_What the exercise asks_
Below are the entries. Print only the lines starting at the one with "[(445,22),(405,6),(389,48),(428,65),(445,22)]" and ending at the one with "[(454,74),(496,92),(497,90),(512,52),(469,36),(454,74)]", exactly, with no pictures.
[Input data Boundary: Start]
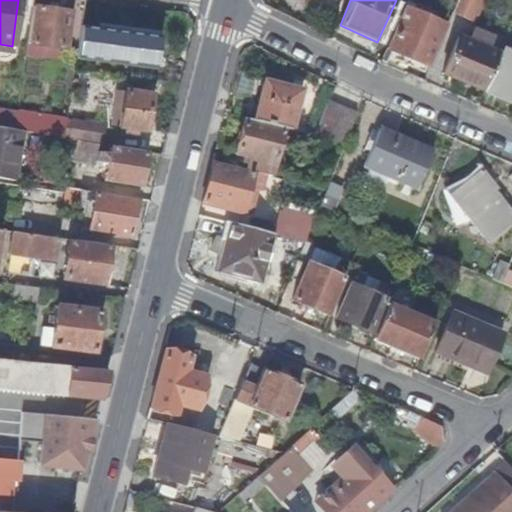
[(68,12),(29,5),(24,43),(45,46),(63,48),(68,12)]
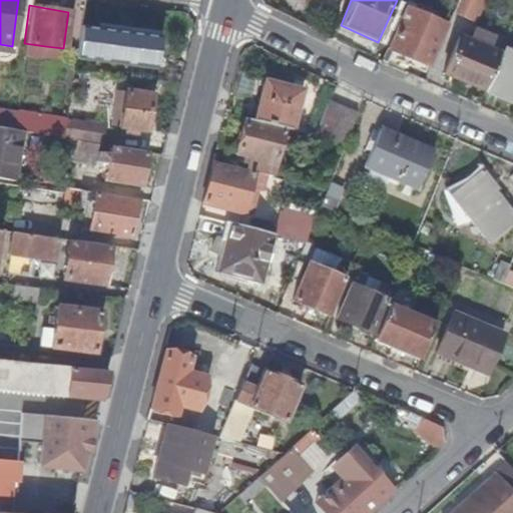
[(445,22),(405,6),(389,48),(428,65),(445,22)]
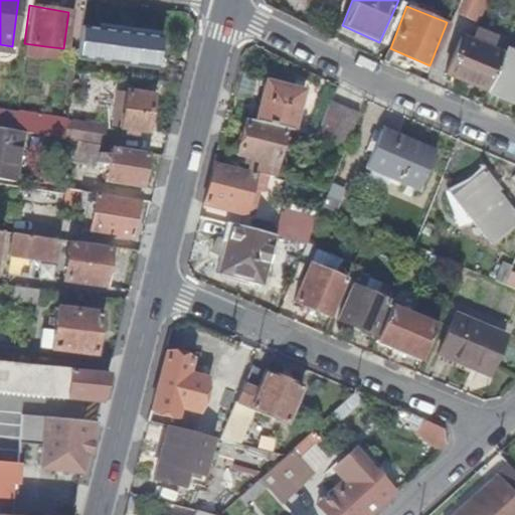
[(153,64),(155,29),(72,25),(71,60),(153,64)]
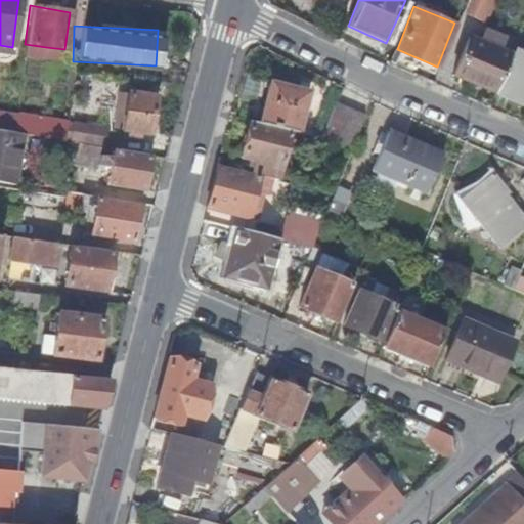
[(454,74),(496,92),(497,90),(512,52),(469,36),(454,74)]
[Input data Boundary: End]
[Input data Boundary: Start]
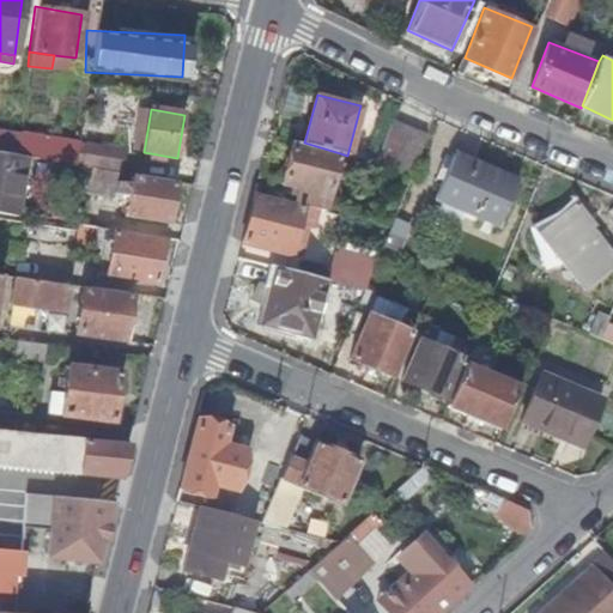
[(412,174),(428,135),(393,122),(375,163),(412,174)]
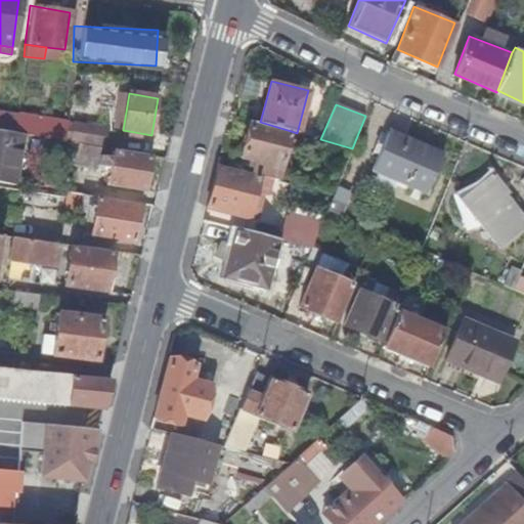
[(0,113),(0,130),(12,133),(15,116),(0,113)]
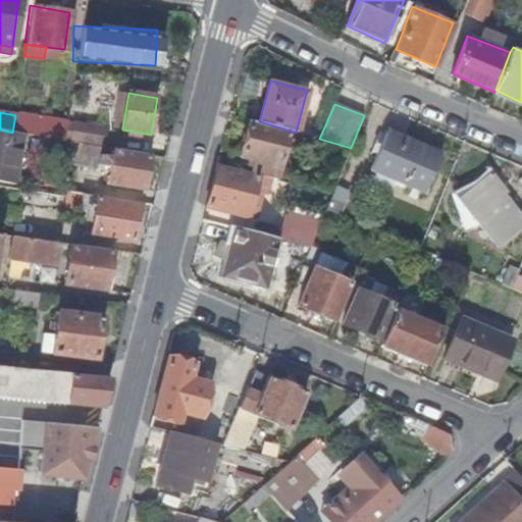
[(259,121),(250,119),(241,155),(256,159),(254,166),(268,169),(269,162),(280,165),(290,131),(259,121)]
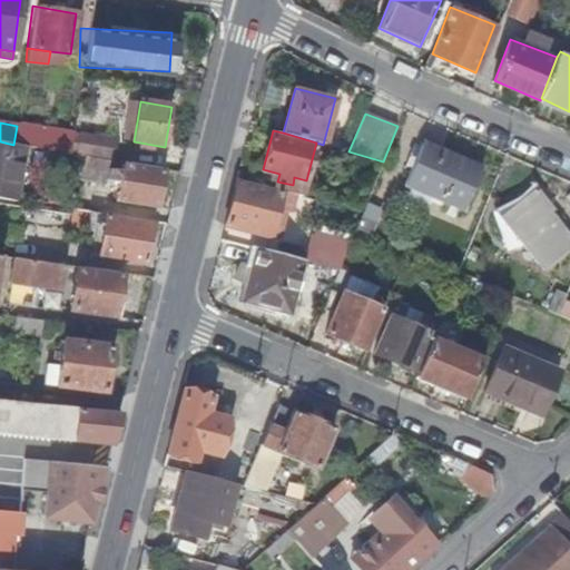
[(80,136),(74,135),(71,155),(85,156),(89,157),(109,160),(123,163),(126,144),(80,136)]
[Input data Boundary: End]
_Answer to the problem_
[(445,22),(405,6),(389,48),(428,65),(445,22)]
[(153,64),(155,29),(72,25),(71,60),(153,64)]
[(454,74),(496,92),(497,90),(512,52),(469,36),(454,74)]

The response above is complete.